Segment Open

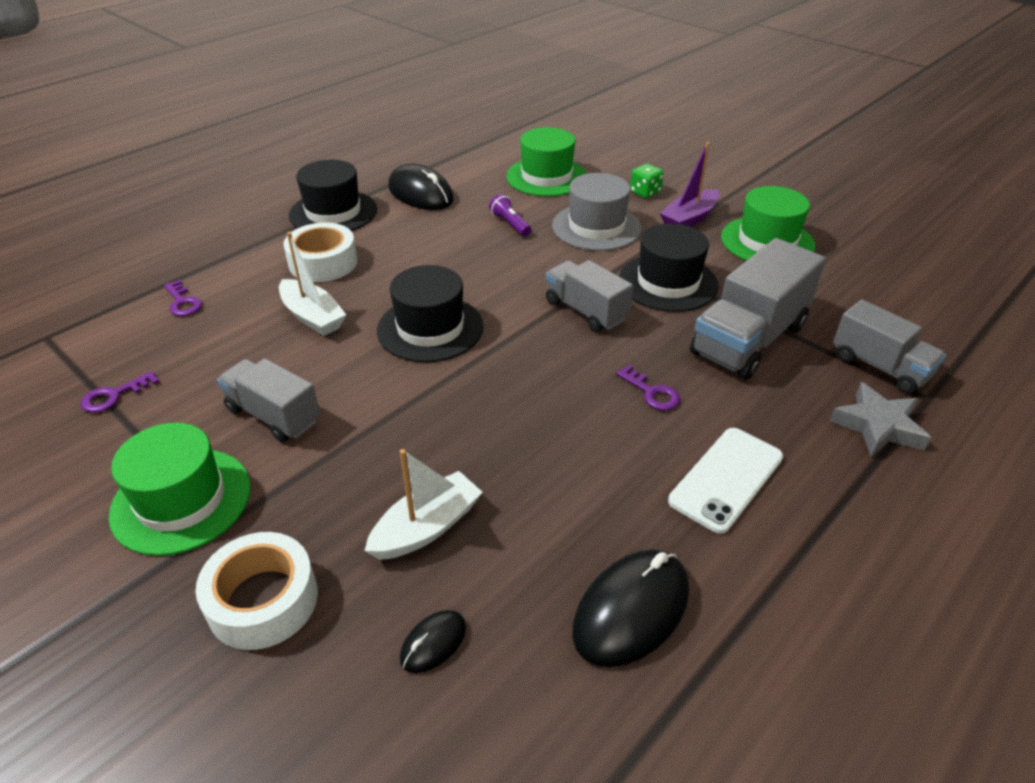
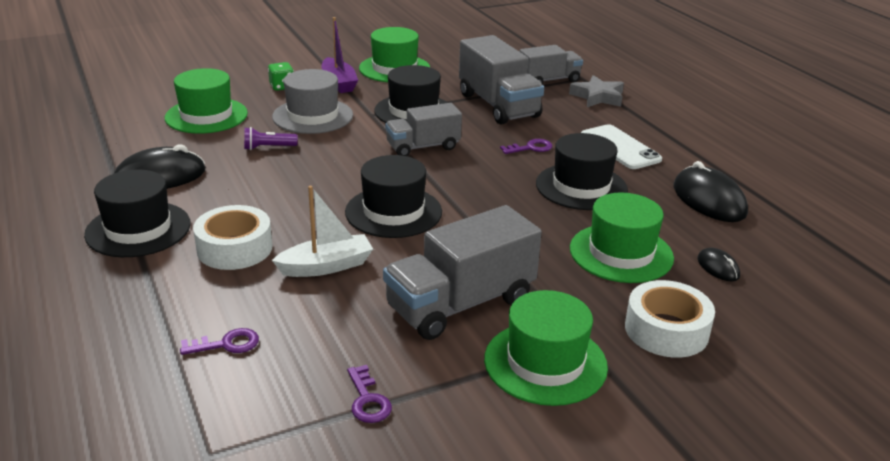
camera: 70 degrees left, 10 degrees down
(273, 415) = (461, 304): grey truck -> grey truck, size x1.57
(426, 527) = (621, 253): white boat -> green hat
(578, 459) = (581, 187): none -> black hat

Segment Closed

• _Requirement_
Reproduce the lines above exactly, image-free.

• _Problem solution_
camera: 70 degrees left, 10 degrees down
(273, 415) = (461, 304): grey truck -> grey truck, size x1.57
(426, 527) = (621, 253): white boat -> green hat
(578, 459) = (581, 187): none -> black hat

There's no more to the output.